Your task ->
The range runs from the line containing "255,294 to 245,272" to the last line of the entries. Copy that range exactly, omitting pictures.

Exercise input ->

******

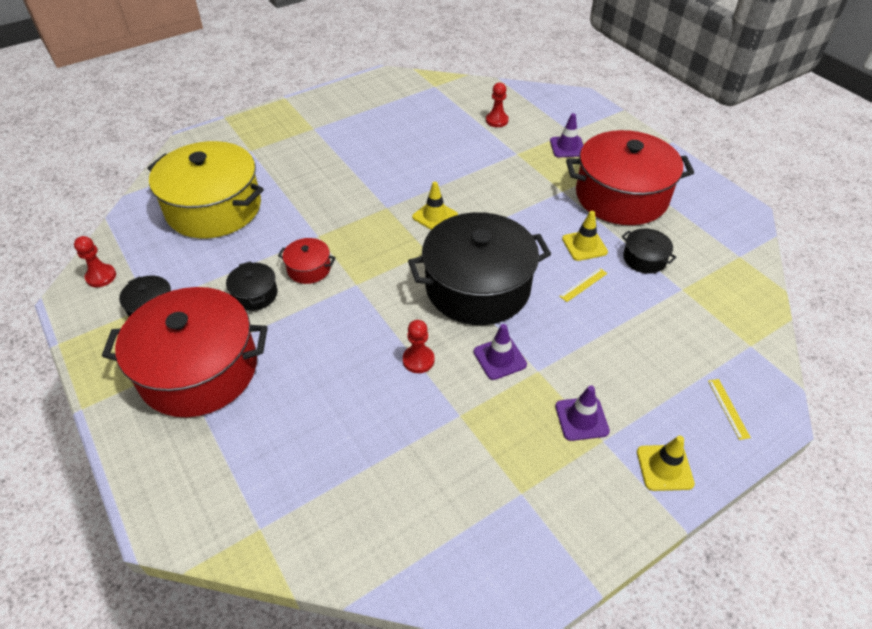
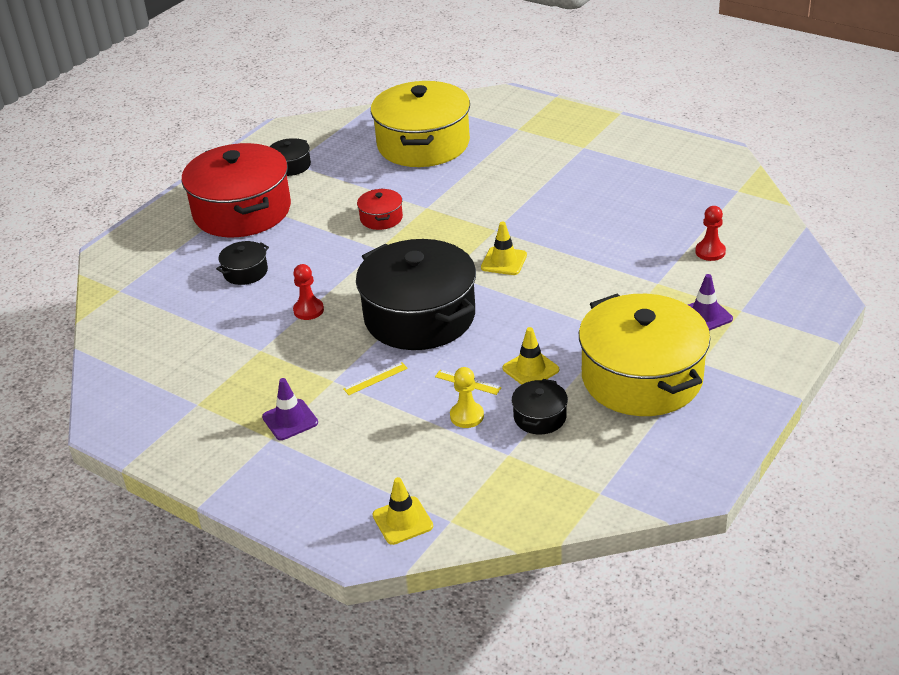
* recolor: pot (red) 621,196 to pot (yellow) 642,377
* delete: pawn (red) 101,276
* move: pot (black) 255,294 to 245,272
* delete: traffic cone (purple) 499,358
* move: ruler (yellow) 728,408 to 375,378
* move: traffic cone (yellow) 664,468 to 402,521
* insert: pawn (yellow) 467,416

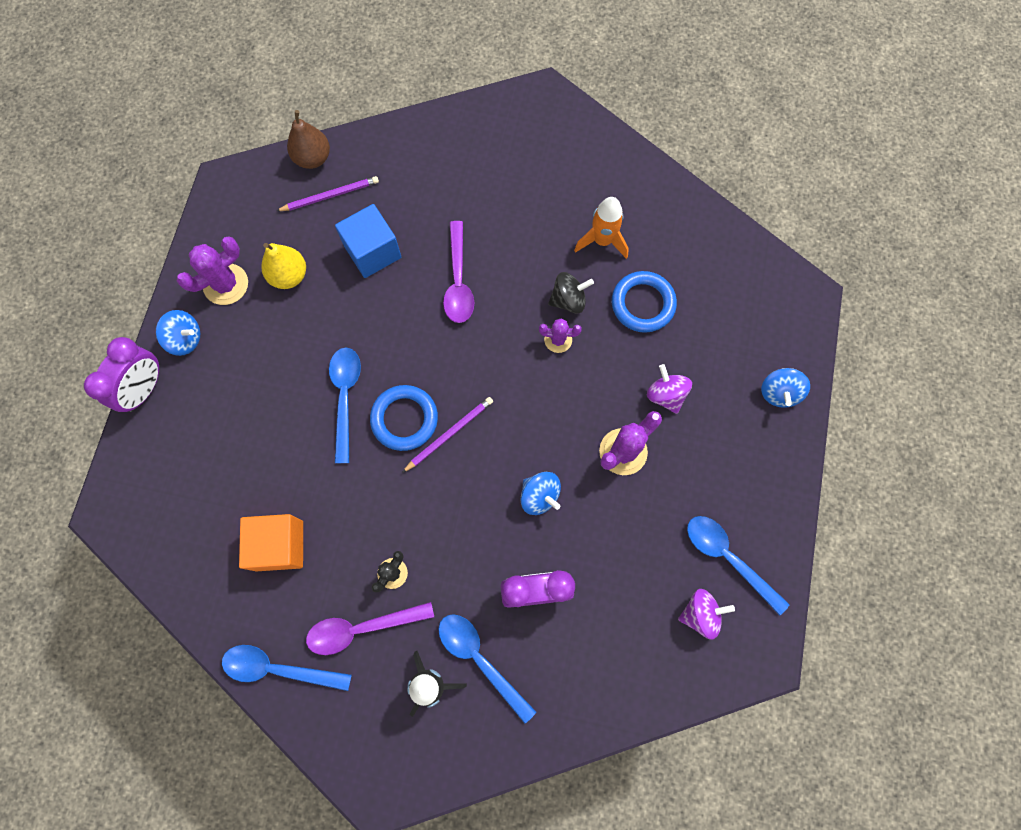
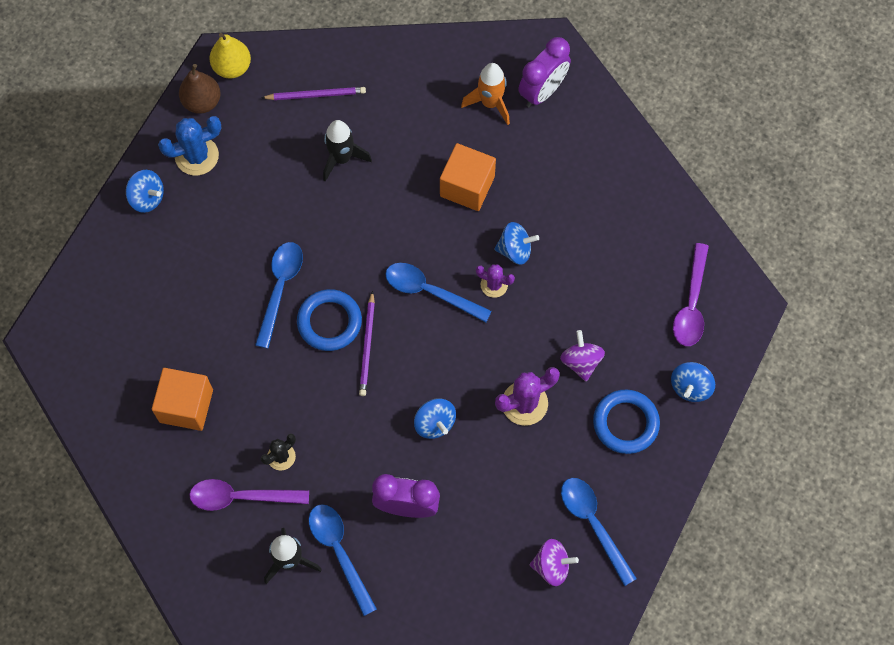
* move: pear (brown) 313,158 to 202,102
* move: rocket (orange) 602,241 to 490,103
* replace: cube (blue) 372,252 to rocket (black) 342,158
* move: spoon (purple) 458,281 to 691,304
* recolor: cactus (purple) 226,284 to cactus (blue) 197,156
* move: pear (yellow) 289,276 to 232,67
* move: ring (blue) 642,304 to 625,423
* recolor: spinning top (black) 568,300 to spinning top (blue) 515,250
* move: clock (purple) 144,389 to 542,91
* rotate: pencil (purple) 449,434 = 367,346 120 degrees clockwise
* move: spoon (blue) 279,668 to 430,291
* insert: cube (orange) 467,186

******

Result below ->
* move: pot (black) 255,294 to 245,272
* delete: traffic cone (purple) 499,358
* move: ruler (yellow) 728,408 to 375,378
* move: traffic cone (yellow) 664,468 to 402,521
* insert: pawn (yellow) 467,416

* move: pear (brown) 313,158 to 202,102
* move: rocket (orange) 602,241 to 490,103
* replace: cube (blue) 372,252 to rocket (black) 342,158
* move: spoon (purple) 458,281 to 691,304
* recolor: cactus (purple) 226,284 to cactus (blue) 197,156
* move: pear (yellow) 289,276 to 232,67
* move: ring (blue) 642,304 to 625,423
* recolor: spinning top (black) 568,300 to spinning top (blue) 515,250
* move: clock (purple) 144,389 to 542,91
* rotate: pencil (purple) 449,434 = 367,346 120 degrees clockwise
* move: spoon (blue) 279,668 to 430,291
* insert: cube (orange) 467,186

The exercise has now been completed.